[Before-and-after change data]

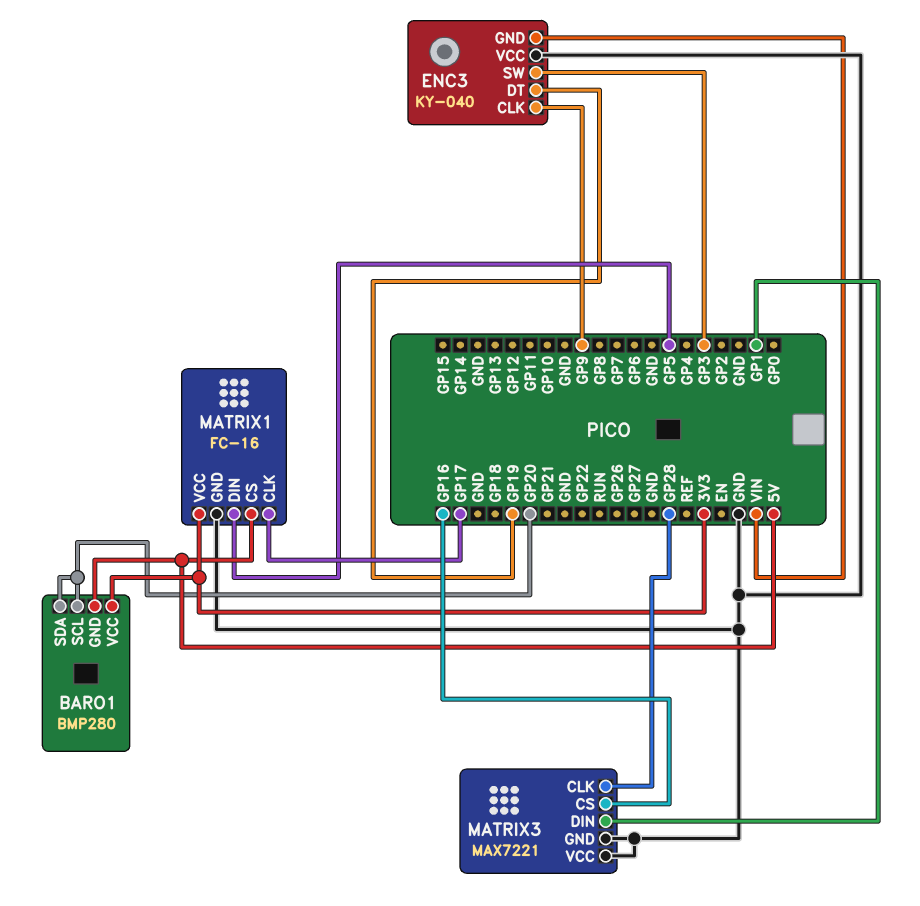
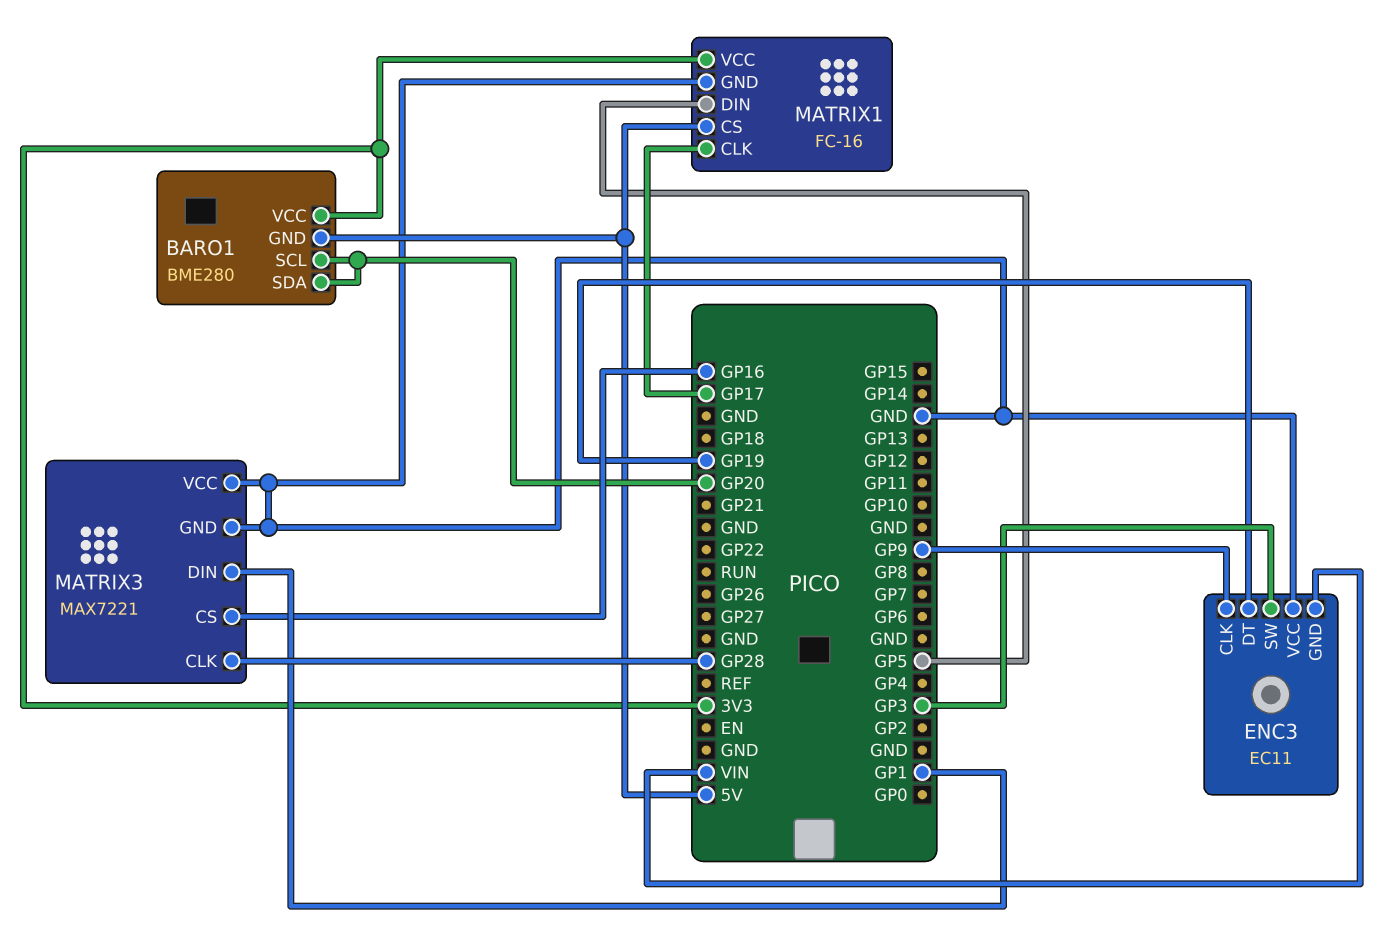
BARO1: BMP280 -> BME280
ENC3: KY-040 -> EC11

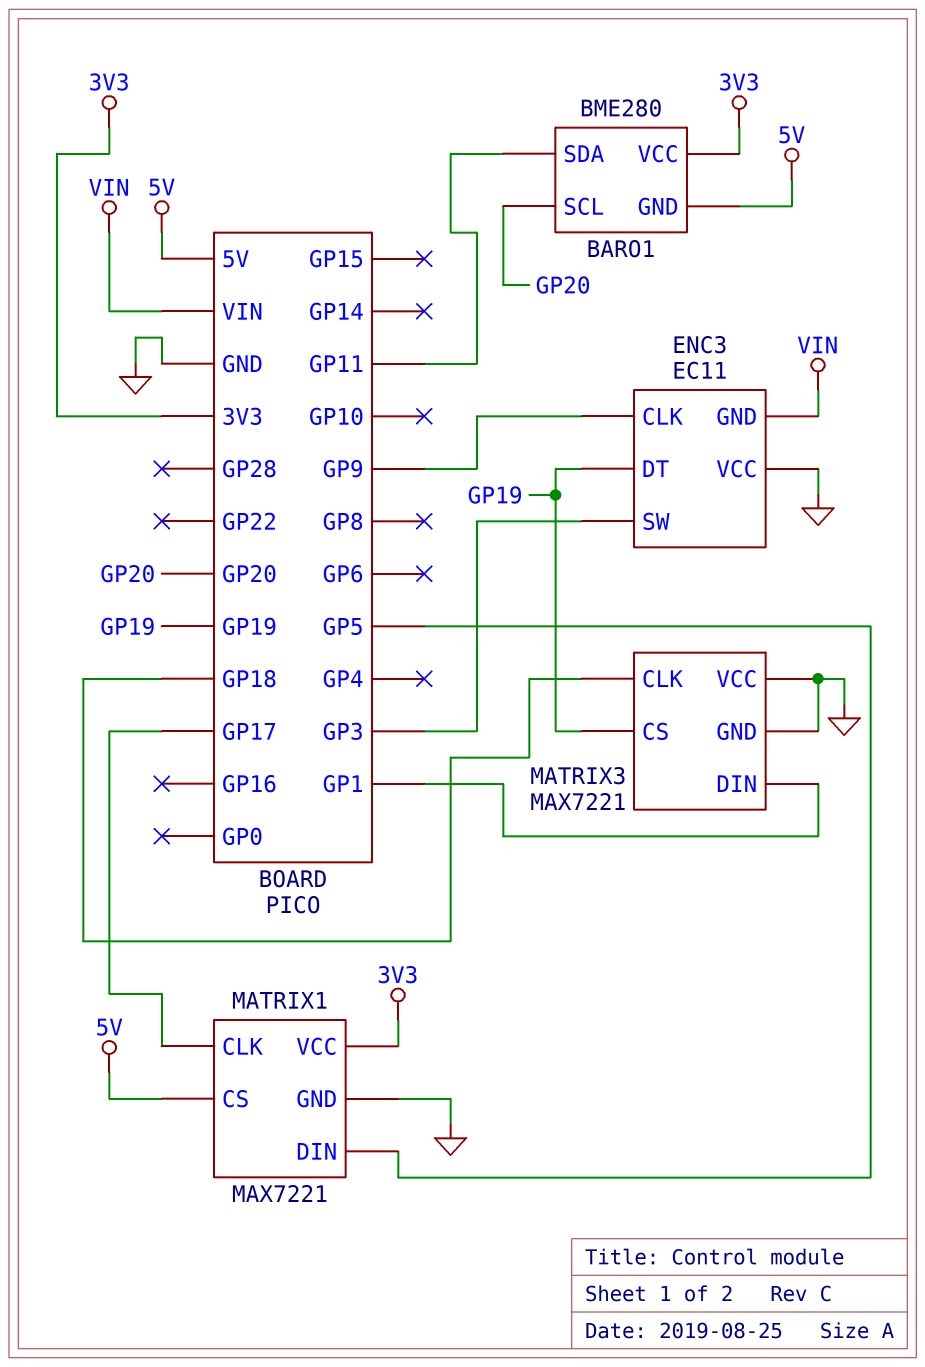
BARO1 pin SDA: GP20 -> GP11
MATRIX1: FC-16 -> MAX7221
MATRIX3 pin CLK: GP28 -> GP18
MATRIX3 pin CS: GP16 -> GP19

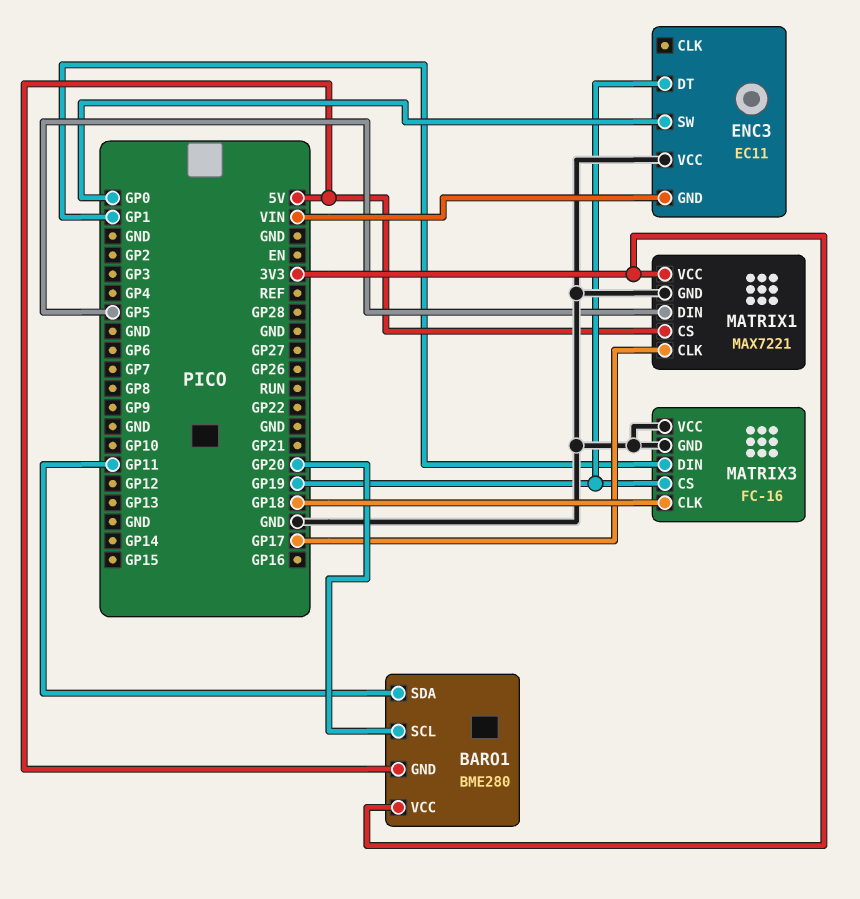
ENC3 pin CLK: GP9 -> none
ENC3 pin SW: GP3 -> GP0
MATRIX3: MAX7221 -> FC-16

### Assignment
Keep every word of the lines above unchanged in the copy, and omit the pictures.

### Expected output
BARO1: BMP280 -> BME280
ENC3: KY-040 -> EC11

BARO1 pin SDA: GP20 -> GP11
MATRIX1: FC-16 -> MAX7221
MATRIX3 pin CLK: GP28 -> GP18
MATRIX3 pin CS: GP16 -> GP19

ENC3 pin CLK: GP9 -> none
ENC3 pin SW: GP3 -> GP0
MATRIX3: MAX7221 -> FC-16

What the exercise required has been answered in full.